(Change detection outputs)
------------------------------

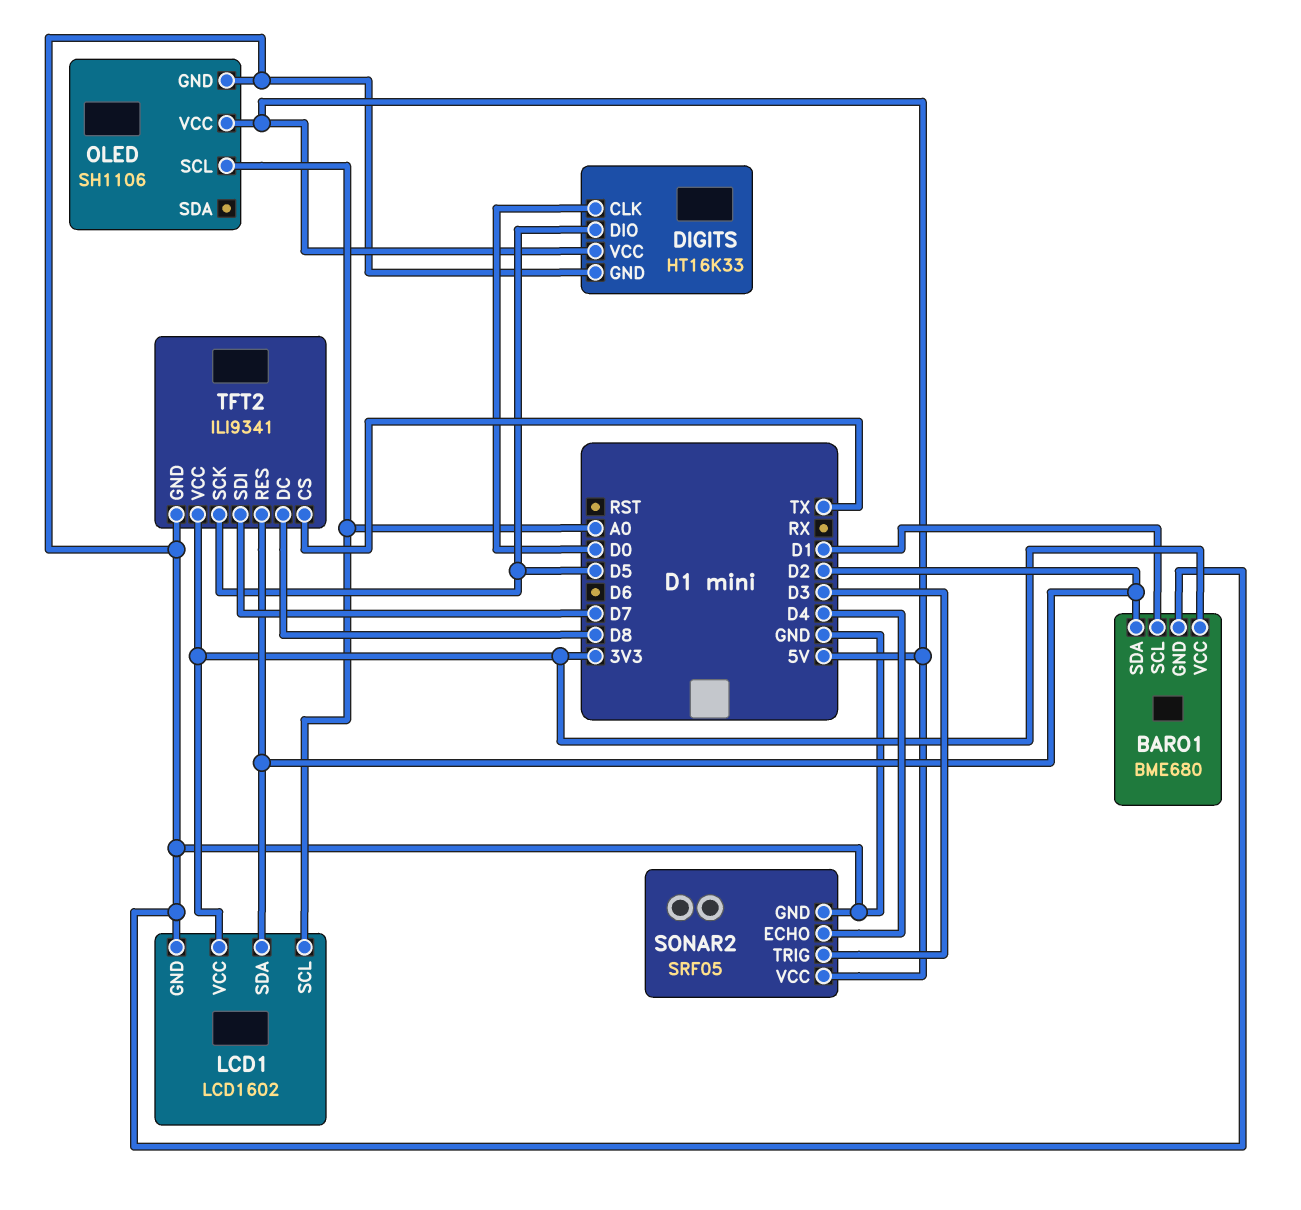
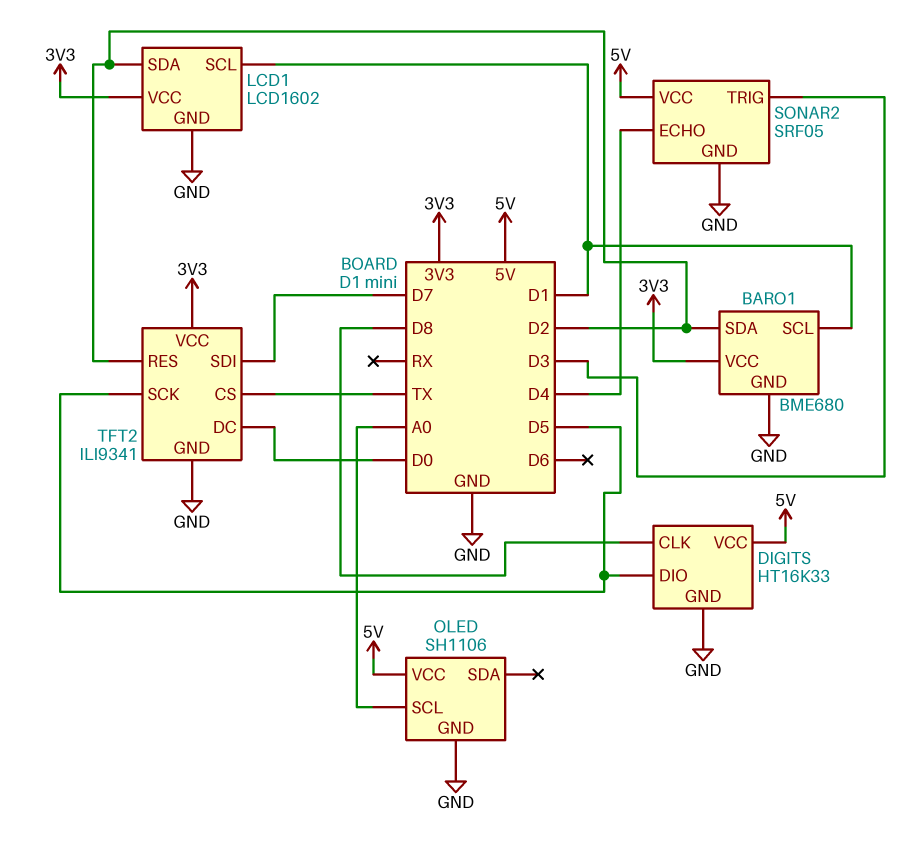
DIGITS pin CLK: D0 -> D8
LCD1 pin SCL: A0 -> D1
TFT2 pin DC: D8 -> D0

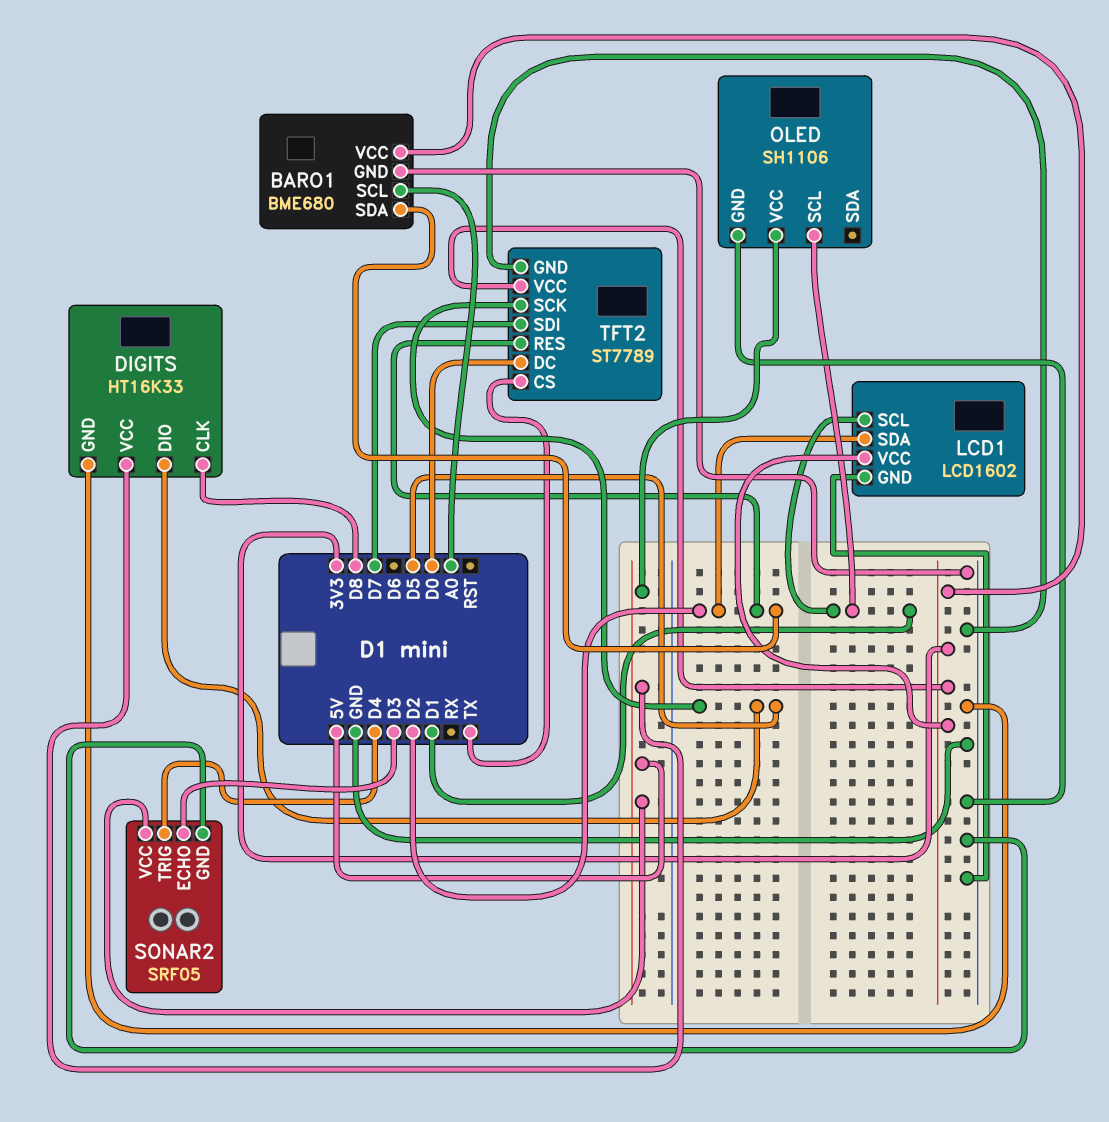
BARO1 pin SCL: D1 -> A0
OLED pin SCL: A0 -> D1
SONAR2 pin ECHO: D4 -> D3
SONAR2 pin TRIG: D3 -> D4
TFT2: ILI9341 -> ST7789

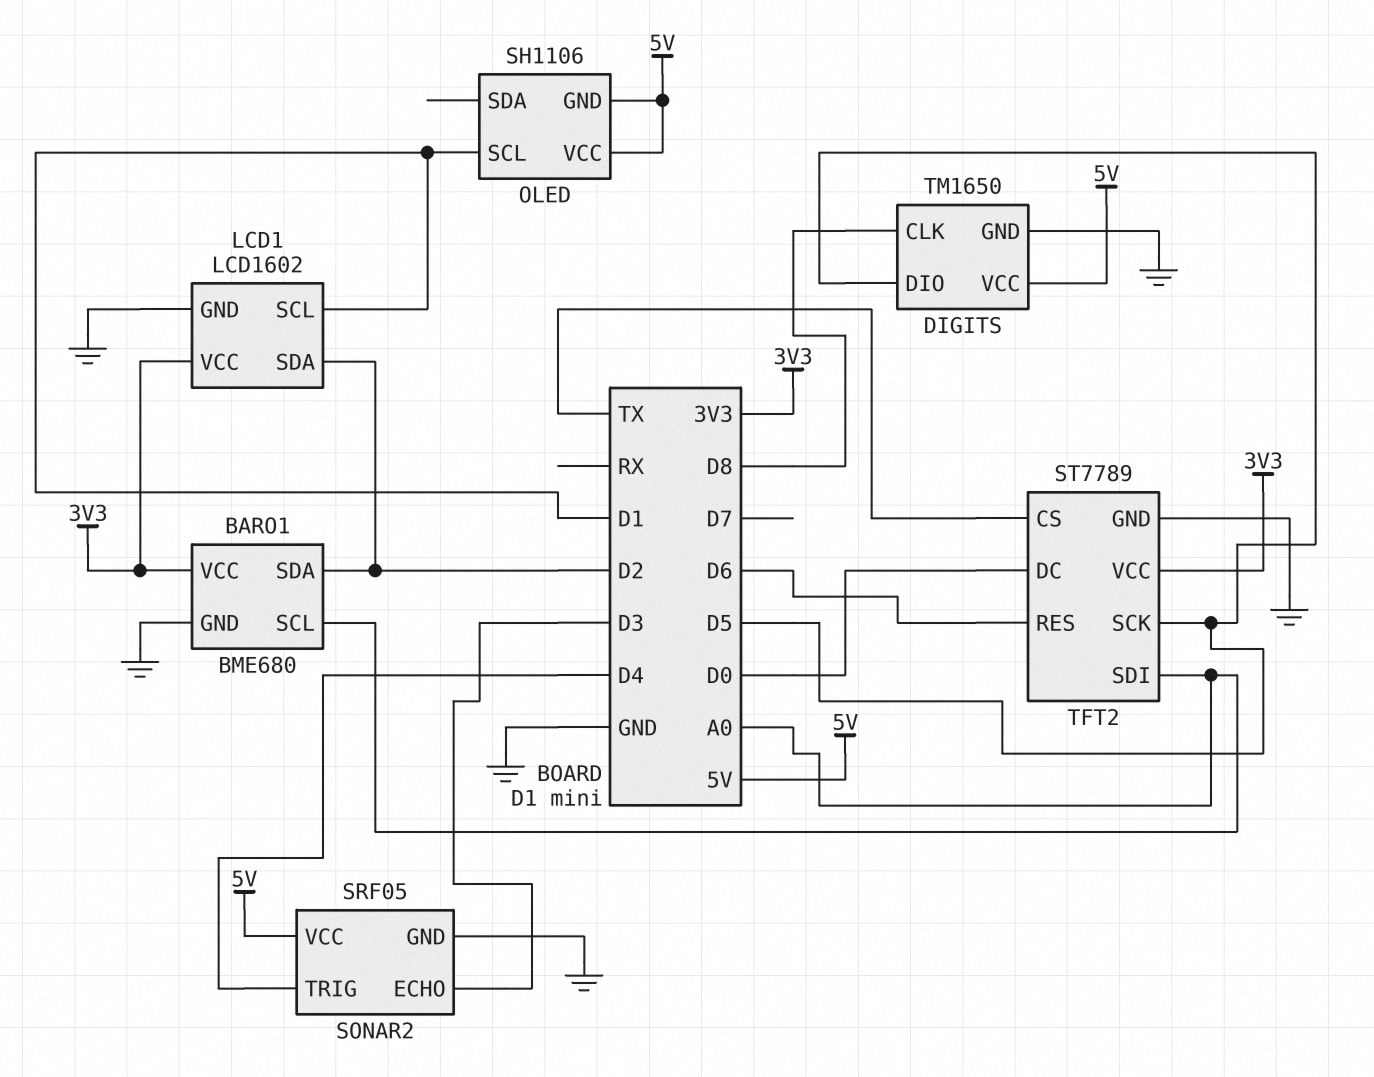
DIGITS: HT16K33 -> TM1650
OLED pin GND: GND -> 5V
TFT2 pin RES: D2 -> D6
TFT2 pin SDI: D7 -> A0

------------------------------

- _WHAT YOU SHOULD DO_
Each entry, word for word, belongs in your answer; each picture does not.

- _REPLY TO THE TASK_
DIGITS pin CLK: D0 -> D8
LCD1 pin SCL: A0 -> D1
TFT2 pin DC: D8 -> D0

BARO1 pin SCL: D1 -> A0
OLED pin SCL: A0 -> D1
SONAR2 pin ECHO: D4 -> D3
SONAR2 pin TRIG: D3 -> D4
TFT2: ILI9341 -> ST7789

DIGITS: HT16K33 -> TM1650
OLED pin GND: GND -> 5V
TFT2 pin RES: D2 -> D6
TFT2 pin SDI: D7 -> A0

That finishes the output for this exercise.